• **Problem to work on**
Every line of the entries below from the one containing "black line: (74, 14) -> (138, 18), moved" to the one containing "green circle: (85, 78) -> (102, 91), moved", both ends included, must be written out exactly. No other line belongs in the answer.

◇ ◇ ◇ ◇ ◇ ◇ ◇

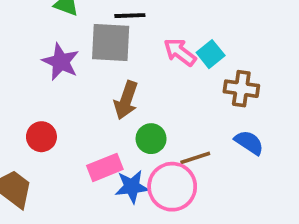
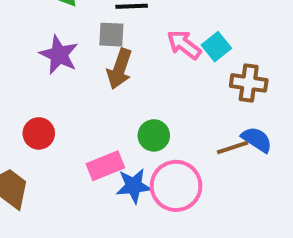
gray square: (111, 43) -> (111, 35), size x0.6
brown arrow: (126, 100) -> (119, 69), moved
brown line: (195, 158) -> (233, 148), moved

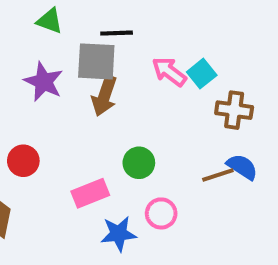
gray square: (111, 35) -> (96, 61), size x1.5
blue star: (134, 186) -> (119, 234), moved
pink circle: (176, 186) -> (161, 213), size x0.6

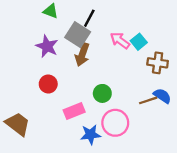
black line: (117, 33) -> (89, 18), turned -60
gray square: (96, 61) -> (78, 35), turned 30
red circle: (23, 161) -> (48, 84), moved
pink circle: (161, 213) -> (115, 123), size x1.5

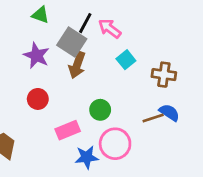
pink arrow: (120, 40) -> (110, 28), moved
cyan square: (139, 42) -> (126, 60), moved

◇ ◇ ◇ ◇ ◇ ◇ ◇

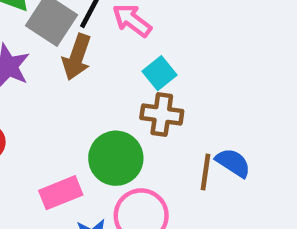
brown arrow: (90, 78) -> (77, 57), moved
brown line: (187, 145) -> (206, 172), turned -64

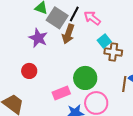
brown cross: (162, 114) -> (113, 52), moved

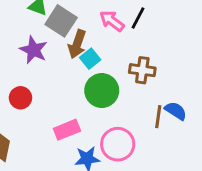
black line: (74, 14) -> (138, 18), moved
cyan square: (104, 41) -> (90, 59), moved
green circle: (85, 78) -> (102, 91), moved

◇ ◇ ◇ ◇ ◇ ◇ ◇

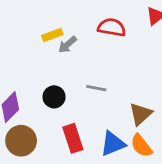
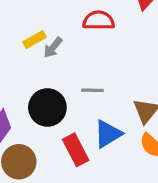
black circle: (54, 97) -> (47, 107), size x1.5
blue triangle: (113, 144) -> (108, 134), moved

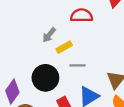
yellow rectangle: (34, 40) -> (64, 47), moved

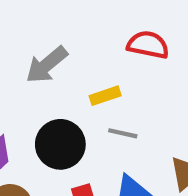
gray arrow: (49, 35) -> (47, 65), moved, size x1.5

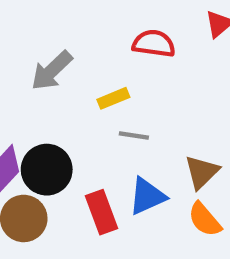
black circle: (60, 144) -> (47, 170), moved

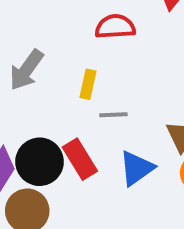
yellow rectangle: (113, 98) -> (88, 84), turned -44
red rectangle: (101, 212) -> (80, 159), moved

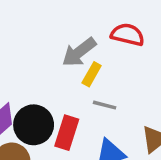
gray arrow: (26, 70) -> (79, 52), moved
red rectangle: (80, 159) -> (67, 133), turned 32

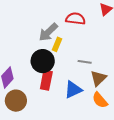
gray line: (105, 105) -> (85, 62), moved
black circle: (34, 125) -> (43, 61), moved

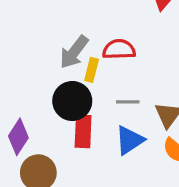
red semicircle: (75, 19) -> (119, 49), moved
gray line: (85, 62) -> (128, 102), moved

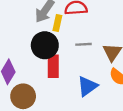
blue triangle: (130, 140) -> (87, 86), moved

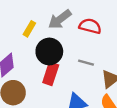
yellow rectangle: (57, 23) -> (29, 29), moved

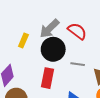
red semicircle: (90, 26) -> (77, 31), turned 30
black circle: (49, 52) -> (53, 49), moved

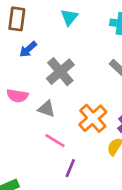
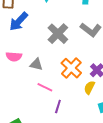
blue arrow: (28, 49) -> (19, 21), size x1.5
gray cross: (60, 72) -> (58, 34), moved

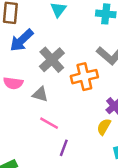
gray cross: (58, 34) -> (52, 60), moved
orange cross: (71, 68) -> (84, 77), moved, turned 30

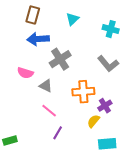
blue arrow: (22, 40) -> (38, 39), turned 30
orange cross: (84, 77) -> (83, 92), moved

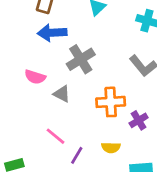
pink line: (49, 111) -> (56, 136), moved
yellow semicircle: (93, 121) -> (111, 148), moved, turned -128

◇ ◇ ◇ ◇ ◇ ◇ ◇

• **Reply**
black line: (74, 14) -> (138, 18), moved
cyan square: (104, 41) -> (90, 59), moved
green circle: (85, 78) -> (102, 91), moved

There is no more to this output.